§ **Directions**: When duplicating the records beneath this instruction, omit every picture and keep all else exact.

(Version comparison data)
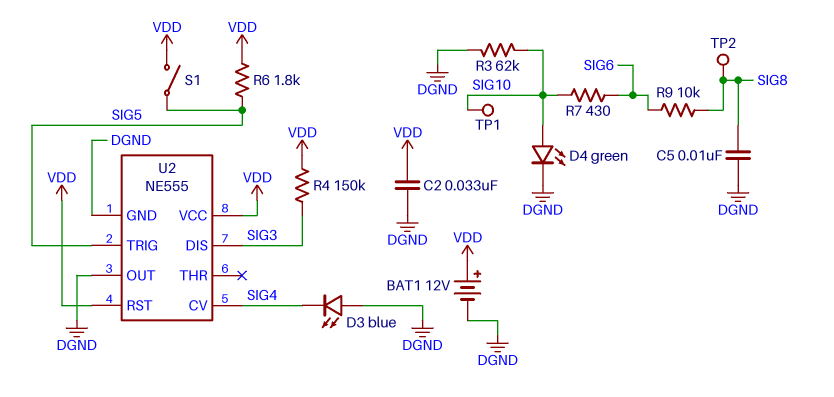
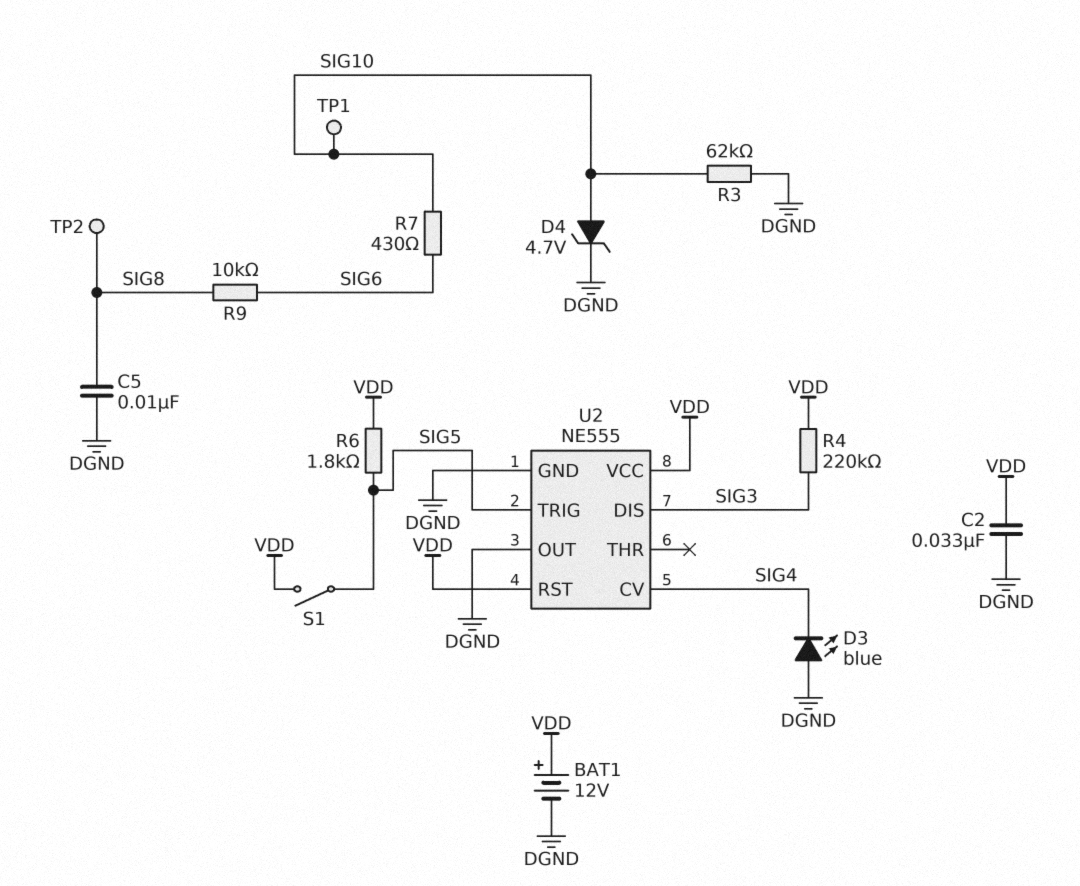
D4: LED green (A SIG10, K DGND) -> zener 4.7V (A SIG10, K DGND)
R4: 150k (SIG3, VDD) -> 220k (SIG3, VDD)

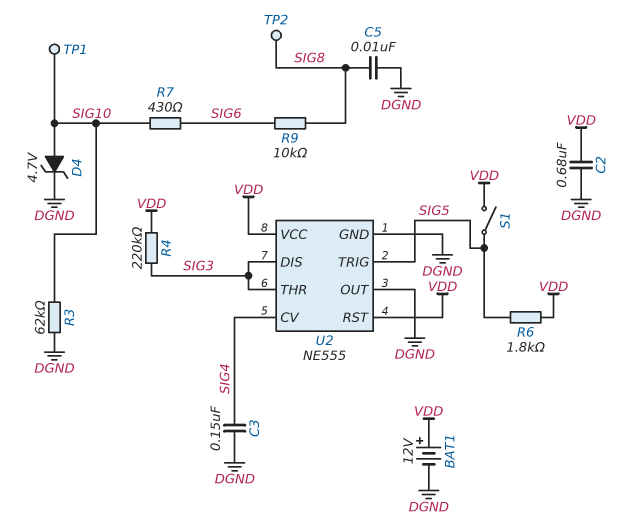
C2: 33nF (DGND, VDD) -> 680nF (DGND, VDD)
C3: none -> 150nF (DGND, SIG4)
D3: LED blue (A DGND, K SIG4) -> none
U2 pin THR: none -> SIG3

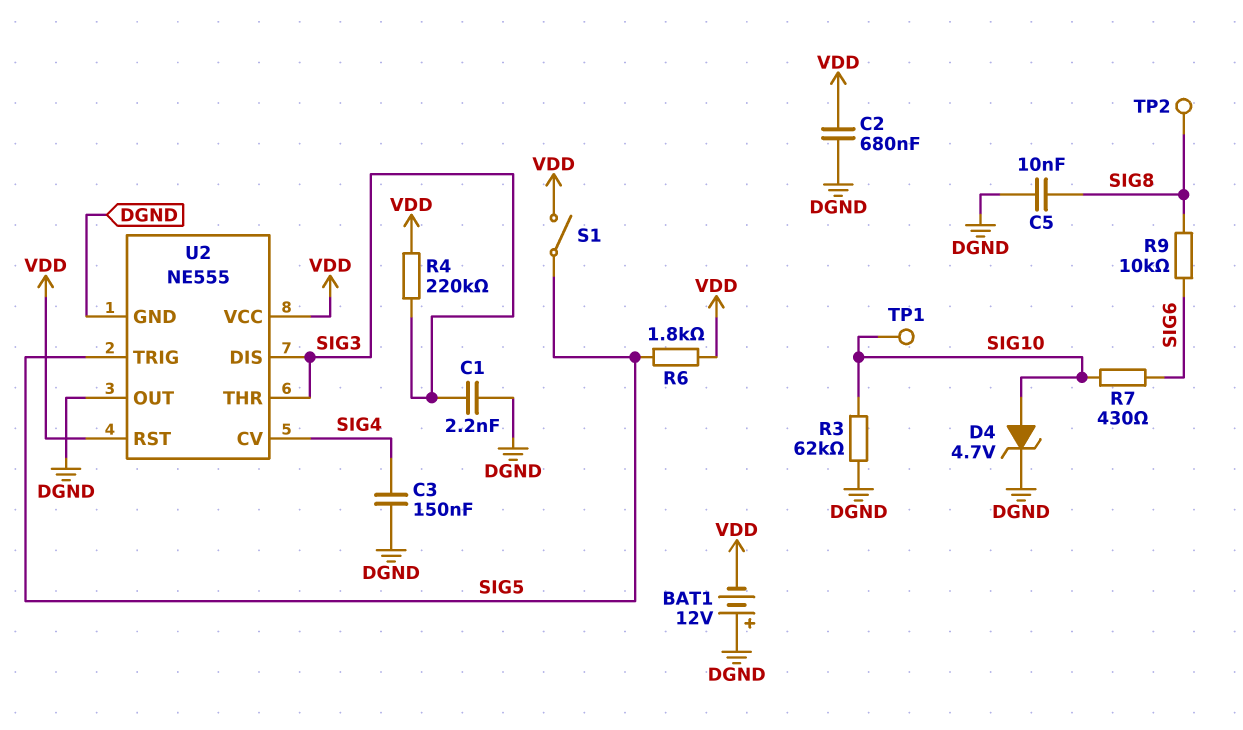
BAT1: 12V (plus VDD, minus DGND) -> 12V (plus DGND, minus VDD)
C1: none -> 2.2nF (DGND, SIG3)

§ **Written answer**:
D4: LED green (A SIG10, K DGND) -> zener 4.7V (A SIG10, K DGND)
R4: 150k (SIG3, VDD) -> 220k (SIG3, VDD)

C2: 33nF (DGND, VDD) -> 680nF (DGND, VDD)
C3: none -> 150nF (DGND, SIG4)
D3: LED blue (A DGND, K SIG4) -> none
U2 pin THR: none -> SIG3

BAT1: 12V (plus VDD, minus DGND) -> 12V (plus DGND, minus VDD)
C1: none -> 2.2nF (DGND, SIG3)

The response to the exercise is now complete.